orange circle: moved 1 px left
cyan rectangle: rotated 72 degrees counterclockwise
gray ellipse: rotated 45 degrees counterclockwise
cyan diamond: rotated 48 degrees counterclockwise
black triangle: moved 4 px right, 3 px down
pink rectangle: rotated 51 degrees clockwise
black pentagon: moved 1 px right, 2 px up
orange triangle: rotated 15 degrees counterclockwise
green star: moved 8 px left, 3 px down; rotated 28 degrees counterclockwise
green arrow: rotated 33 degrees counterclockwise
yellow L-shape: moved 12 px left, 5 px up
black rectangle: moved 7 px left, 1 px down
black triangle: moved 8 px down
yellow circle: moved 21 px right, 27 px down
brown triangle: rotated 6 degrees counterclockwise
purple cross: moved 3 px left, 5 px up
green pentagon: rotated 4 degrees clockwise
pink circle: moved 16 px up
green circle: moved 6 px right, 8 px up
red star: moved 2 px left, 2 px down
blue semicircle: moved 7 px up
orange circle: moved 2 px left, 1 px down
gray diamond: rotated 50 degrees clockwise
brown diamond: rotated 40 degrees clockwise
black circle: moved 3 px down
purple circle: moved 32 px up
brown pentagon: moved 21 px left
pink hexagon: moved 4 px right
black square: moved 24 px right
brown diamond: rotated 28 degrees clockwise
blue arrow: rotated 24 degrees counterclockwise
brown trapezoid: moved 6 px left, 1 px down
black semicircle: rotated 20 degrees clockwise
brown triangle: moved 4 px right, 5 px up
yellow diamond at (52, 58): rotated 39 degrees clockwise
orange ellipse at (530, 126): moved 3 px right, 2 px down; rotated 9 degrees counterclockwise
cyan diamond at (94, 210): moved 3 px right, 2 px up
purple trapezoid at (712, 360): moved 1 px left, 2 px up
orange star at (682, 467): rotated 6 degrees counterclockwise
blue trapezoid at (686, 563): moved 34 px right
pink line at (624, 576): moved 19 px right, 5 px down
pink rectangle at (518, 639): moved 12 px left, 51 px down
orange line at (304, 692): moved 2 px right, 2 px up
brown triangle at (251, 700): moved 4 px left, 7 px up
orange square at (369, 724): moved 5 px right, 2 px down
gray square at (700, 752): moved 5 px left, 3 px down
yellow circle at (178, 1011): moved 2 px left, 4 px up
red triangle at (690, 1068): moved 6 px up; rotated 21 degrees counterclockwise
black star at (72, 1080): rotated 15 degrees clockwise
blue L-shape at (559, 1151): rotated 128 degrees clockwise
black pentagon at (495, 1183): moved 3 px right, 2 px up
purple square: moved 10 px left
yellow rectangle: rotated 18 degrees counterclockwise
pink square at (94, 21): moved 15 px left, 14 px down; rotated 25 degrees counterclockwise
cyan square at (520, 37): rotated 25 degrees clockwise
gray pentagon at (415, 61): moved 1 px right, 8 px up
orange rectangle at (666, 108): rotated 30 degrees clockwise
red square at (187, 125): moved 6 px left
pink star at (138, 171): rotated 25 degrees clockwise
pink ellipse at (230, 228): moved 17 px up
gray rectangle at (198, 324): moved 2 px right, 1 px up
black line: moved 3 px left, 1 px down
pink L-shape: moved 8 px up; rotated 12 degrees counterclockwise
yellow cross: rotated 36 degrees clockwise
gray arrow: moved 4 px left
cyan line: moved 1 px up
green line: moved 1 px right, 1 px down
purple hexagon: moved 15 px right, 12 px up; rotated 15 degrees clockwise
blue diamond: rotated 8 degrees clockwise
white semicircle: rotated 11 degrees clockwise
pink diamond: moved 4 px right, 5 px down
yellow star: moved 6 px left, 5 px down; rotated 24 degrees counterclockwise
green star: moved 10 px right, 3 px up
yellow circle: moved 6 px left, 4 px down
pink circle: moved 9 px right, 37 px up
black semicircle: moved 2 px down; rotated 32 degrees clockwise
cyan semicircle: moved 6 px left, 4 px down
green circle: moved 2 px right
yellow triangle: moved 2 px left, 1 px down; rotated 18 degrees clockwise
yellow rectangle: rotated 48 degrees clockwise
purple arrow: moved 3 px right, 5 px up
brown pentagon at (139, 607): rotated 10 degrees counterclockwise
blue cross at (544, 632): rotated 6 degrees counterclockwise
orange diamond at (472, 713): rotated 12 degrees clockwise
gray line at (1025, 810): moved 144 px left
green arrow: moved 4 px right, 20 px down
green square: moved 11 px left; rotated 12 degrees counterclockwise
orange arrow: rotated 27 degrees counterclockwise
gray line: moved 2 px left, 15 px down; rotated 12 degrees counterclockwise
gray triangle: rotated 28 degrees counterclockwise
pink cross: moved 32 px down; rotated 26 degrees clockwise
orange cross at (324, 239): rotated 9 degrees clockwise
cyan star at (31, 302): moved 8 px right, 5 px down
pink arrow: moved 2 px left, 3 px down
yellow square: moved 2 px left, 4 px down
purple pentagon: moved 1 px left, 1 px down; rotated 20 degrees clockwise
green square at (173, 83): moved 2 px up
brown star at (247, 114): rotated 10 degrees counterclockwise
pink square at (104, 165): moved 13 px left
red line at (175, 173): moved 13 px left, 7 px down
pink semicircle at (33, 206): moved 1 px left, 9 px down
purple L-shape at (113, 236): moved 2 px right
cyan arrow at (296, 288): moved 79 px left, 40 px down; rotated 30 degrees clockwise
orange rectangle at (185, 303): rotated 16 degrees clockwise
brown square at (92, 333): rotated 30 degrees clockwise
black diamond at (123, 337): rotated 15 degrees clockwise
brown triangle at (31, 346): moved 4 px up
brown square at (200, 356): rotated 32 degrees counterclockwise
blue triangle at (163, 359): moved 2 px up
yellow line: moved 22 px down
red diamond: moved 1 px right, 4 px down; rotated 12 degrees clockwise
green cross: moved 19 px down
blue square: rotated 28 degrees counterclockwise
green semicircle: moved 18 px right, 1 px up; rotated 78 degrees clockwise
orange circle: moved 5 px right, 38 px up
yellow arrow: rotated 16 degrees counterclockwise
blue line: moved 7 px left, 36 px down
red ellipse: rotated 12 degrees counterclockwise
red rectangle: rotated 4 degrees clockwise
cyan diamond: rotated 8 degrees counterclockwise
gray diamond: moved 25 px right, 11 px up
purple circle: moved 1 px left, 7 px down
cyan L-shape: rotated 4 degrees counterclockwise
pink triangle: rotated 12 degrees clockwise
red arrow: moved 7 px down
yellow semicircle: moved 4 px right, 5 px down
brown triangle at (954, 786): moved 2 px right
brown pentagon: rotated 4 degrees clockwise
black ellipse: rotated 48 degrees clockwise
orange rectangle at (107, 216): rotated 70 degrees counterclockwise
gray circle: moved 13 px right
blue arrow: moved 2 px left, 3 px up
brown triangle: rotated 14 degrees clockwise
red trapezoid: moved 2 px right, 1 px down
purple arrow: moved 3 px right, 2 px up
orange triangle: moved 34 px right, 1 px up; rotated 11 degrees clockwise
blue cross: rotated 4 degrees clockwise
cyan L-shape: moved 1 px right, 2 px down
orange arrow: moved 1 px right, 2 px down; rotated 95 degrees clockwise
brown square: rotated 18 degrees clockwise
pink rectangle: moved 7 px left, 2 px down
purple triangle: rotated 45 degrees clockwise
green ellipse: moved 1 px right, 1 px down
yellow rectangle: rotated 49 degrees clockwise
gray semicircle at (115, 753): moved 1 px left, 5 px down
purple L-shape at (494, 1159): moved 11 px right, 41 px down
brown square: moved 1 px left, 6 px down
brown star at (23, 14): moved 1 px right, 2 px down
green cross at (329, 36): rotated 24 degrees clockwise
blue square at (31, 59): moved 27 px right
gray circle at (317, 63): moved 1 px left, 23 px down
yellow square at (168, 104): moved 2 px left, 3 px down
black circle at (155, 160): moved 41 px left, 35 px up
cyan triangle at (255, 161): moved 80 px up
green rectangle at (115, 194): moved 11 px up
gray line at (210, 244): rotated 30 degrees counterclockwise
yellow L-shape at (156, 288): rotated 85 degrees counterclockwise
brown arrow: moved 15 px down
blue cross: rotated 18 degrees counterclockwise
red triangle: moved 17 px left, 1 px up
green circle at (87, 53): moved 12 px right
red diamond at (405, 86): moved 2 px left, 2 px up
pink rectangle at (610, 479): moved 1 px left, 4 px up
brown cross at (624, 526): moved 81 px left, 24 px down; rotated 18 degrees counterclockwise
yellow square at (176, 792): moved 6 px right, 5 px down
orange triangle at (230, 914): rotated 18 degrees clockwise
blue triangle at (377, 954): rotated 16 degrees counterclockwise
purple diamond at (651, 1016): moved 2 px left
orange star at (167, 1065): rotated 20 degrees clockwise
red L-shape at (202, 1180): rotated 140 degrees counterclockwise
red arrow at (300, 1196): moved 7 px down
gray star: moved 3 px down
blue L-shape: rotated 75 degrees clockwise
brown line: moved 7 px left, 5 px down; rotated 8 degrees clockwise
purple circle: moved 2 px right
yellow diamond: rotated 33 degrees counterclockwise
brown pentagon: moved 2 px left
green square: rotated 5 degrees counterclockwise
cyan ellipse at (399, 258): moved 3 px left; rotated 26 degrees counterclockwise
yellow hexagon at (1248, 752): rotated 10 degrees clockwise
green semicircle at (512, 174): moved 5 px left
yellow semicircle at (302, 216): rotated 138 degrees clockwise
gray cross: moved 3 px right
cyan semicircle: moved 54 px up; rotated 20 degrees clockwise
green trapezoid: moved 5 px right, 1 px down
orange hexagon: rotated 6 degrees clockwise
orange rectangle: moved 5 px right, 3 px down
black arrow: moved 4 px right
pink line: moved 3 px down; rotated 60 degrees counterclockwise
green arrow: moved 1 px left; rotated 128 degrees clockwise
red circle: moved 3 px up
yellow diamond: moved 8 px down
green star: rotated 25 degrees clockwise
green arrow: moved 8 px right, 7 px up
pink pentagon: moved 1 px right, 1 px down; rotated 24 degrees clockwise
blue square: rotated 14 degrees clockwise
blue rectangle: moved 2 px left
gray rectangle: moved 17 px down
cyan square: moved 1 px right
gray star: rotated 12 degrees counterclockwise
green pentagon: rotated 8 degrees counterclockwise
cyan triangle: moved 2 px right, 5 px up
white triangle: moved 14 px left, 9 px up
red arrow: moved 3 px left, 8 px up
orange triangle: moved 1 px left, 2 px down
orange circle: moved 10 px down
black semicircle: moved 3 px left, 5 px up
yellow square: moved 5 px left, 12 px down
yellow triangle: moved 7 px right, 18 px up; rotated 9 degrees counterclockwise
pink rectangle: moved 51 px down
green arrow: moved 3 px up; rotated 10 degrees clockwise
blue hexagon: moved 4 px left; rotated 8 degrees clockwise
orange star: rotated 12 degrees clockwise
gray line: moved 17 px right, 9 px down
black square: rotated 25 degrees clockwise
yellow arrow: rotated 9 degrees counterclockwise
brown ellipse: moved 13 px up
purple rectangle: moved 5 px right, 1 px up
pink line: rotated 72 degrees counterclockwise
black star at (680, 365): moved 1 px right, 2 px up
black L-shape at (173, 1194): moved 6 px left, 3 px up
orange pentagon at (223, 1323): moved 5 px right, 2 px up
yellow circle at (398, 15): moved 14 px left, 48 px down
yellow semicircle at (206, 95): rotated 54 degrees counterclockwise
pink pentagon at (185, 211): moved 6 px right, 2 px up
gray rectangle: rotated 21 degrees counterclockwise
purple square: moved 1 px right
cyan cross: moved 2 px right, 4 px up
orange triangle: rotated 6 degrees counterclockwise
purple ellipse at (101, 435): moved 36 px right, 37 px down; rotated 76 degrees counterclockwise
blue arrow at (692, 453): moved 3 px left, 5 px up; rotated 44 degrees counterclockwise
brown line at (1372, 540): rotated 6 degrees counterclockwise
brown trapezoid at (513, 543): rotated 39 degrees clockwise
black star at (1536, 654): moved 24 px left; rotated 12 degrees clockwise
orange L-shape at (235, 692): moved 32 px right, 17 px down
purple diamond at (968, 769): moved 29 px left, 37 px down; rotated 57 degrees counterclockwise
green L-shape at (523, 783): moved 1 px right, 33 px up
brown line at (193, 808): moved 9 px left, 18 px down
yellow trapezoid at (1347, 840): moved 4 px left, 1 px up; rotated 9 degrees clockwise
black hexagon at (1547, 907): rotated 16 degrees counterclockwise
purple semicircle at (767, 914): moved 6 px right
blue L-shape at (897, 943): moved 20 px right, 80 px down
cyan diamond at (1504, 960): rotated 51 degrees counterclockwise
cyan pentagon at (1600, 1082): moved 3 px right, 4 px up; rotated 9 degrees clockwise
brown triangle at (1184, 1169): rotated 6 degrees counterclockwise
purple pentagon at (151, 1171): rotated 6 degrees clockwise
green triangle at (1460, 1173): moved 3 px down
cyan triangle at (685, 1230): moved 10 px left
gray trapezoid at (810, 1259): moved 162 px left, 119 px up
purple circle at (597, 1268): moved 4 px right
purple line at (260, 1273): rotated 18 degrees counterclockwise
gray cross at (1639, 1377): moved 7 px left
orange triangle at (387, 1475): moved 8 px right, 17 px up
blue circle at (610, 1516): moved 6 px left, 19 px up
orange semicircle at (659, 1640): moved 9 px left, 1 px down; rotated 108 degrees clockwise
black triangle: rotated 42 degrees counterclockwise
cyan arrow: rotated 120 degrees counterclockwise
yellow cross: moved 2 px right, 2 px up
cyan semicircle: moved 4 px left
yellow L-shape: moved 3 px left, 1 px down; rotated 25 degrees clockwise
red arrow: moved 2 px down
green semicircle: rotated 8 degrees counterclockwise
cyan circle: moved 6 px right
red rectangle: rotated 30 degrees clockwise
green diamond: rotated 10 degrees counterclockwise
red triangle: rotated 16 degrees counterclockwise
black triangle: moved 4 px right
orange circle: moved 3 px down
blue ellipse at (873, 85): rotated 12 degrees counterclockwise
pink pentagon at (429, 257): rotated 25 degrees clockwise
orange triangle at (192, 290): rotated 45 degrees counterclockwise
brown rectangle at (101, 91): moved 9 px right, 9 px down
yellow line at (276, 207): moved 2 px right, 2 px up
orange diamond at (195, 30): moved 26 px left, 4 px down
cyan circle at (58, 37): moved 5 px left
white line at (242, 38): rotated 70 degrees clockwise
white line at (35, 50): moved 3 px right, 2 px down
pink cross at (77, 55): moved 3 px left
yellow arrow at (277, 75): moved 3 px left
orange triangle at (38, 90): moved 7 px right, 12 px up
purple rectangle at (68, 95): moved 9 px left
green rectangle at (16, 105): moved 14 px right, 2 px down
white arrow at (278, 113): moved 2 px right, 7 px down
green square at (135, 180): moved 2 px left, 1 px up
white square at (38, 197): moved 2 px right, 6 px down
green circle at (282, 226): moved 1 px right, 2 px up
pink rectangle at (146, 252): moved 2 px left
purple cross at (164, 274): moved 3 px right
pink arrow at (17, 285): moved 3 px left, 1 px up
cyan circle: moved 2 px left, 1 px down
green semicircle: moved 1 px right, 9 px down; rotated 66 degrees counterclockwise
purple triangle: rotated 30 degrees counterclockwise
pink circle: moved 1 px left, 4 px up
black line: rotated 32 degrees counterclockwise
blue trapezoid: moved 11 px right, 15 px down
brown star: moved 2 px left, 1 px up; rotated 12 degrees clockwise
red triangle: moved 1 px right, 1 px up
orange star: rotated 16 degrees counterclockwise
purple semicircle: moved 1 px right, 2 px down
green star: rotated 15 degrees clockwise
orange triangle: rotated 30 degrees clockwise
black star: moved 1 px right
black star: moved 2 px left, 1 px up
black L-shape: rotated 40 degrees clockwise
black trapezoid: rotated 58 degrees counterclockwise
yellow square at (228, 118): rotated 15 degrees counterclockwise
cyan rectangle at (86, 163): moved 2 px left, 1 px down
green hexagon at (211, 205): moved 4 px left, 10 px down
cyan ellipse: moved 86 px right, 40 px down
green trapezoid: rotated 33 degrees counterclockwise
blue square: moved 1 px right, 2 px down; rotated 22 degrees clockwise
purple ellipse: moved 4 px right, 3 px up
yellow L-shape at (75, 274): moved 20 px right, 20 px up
::::::
* **Prompt**
From the material above, copy exactly the lines between the line holding "green trapezoid: moved 5 px right, 1 px down" and the line holding "cyan triangle: moved 2 px right, 5 px up", inclusive, and only those.

* **Task solution**
green trapezoid: moved 5 px right, 1 px down
orange hexagon: rotated 6 degrees clockwise
orange rectangle: moved 5 px right, 3 px down
black arrow: moved 4 px right
pink line: moved 3 px down; rotated 60 degrees counterclockwise
green arrow: moved 1 px left; rotated 128 degrees clockwise
red circle: moved 3 px up
yellow diamond: moved 8 px down
green star: rotated 25 degrees clockwise
green arrow: moved 8 px right, 7 px up
pink pentagon: moved 1 px right, 1 px down; rotated 24 degrees clockwise
blue square: rotated 14 degrees clockwise
blue rectangle: moved 2 px left
gray rectangle: moved 17 px down
cyan square: moved 1 px right
gray star: rotated 12 degrees counterclockwise
green pentagon: rotated 8 degrees counterclockwise
cyan triangle: moved 2 px right, 5 px up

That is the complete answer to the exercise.